# Source records
┌────────

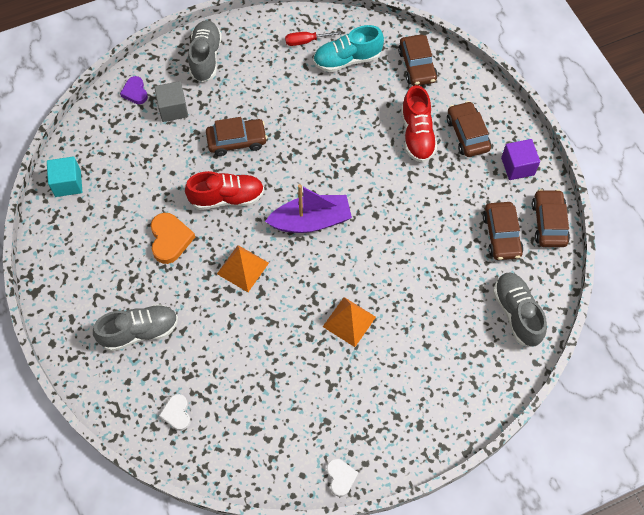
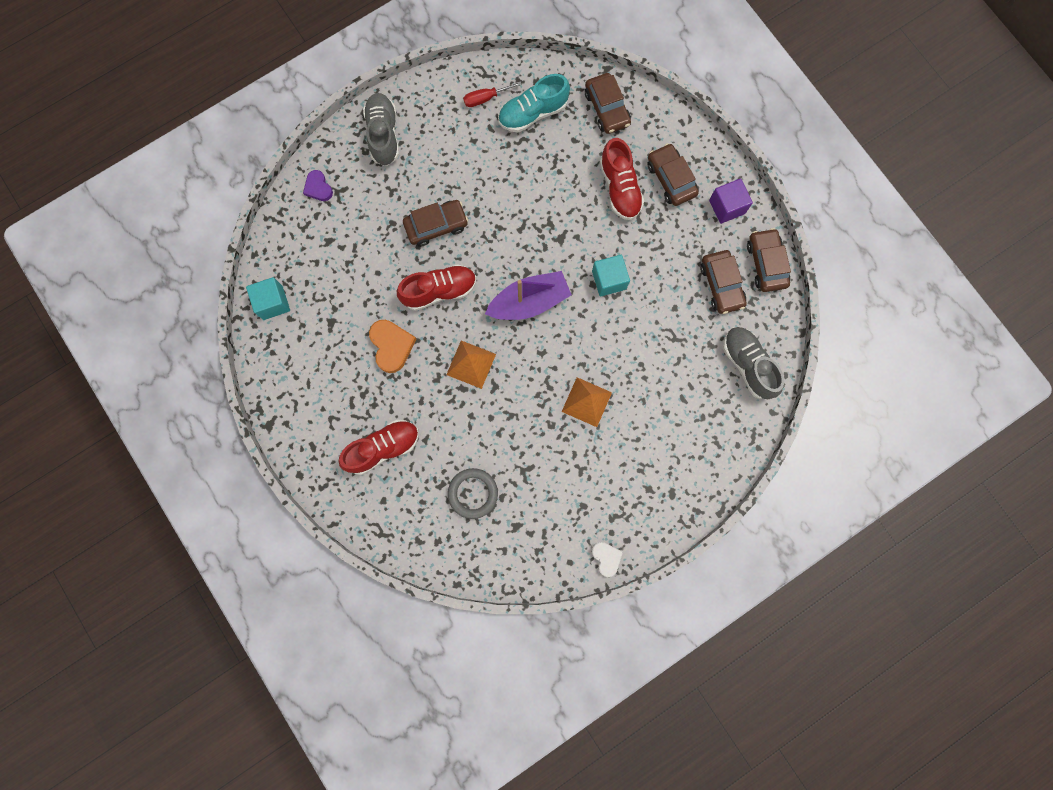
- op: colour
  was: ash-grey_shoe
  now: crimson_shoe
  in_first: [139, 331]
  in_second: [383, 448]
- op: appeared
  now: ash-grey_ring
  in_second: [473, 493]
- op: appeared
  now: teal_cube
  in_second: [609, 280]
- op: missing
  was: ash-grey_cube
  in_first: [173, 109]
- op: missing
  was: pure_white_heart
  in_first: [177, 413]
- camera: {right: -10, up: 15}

└────────

# Task requirements
With images left out, the data must be transcribed exactly.

# Result of this exercise
- op: colour
  was: ash-grey_shoe
  now: crimson_shoe
  in_first: [139, 331]
  in_second: [383, 448]
- op: appeared
  now: ash-grey_ring
  in_second: [473, 493]
- op: appeared
  now: teal_cube
  in_second: [609, 280]
- op: missing
  was: ash-grey_cube
  in_first: [173, 109]
- op: missing
  was: pure_white_heart
  in_first: [177, 413]
- camera: {right: -10, up: 15}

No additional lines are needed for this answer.